*EXERCISE MATERIAL:*
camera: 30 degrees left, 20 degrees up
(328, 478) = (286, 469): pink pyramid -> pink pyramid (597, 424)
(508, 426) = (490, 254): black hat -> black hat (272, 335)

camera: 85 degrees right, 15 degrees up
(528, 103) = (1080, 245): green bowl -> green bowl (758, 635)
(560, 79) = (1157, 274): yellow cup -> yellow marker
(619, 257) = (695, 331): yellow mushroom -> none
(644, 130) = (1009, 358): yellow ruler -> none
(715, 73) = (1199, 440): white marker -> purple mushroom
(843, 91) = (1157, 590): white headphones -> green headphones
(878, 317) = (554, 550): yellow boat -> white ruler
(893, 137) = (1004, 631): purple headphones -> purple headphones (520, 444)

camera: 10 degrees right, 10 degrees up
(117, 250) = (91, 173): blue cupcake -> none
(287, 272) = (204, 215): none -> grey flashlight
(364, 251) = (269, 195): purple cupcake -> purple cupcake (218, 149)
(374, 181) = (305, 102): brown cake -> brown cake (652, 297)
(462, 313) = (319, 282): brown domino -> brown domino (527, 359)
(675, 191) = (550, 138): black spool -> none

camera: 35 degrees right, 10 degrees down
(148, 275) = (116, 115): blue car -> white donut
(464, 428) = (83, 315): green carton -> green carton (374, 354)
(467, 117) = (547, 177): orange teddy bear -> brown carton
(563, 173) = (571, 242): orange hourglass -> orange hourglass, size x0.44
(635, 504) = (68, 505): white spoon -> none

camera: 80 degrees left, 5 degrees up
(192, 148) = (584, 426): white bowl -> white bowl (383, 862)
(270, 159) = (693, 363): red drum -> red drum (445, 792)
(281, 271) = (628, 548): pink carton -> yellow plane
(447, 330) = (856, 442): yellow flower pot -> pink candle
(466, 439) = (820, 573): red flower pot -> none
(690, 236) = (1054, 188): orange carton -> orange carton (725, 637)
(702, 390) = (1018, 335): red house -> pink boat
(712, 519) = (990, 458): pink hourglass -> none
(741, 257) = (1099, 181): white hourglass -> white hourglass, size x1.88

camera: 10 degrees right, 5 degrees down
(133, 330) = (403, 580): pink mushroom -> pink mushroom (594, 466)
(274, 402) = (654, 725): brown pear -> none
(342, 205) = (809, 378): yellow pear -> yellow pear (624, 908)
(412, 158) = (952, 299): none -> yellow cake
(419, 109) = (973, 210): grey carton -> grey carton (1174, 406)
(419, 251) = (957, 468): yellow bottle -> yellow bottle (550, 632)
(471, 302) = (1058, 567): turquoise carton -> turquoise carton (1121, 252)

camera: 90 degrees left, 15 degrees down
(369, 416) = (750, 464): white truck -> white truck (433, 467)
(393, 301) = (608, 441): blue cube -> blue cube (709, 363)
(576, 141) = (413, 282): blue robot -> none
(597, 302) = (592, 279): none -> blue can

*TASK TO COMPLETE:*
Among the entries above, the line containing "camera: 85 degrees right, 15 degrees up", the line containing "(644, 130) = (1009, 358): yellow", and all lines between them are to be restated word for word; nothing else belongs in the reply.

*SOLUTION FOR THIS EXERCISE:*
camera: 85 degrees right, 15 degrees up
(528, 103) = (1080, 245): green bowl -> green bowl (758, 635)
(560, 79) = (1157, 274): yellow cup -> yellow marker
(619, 257) = (695, 331): yellow mushroom -> none
(644, 130) = (1009, 358): yellow ruler -> none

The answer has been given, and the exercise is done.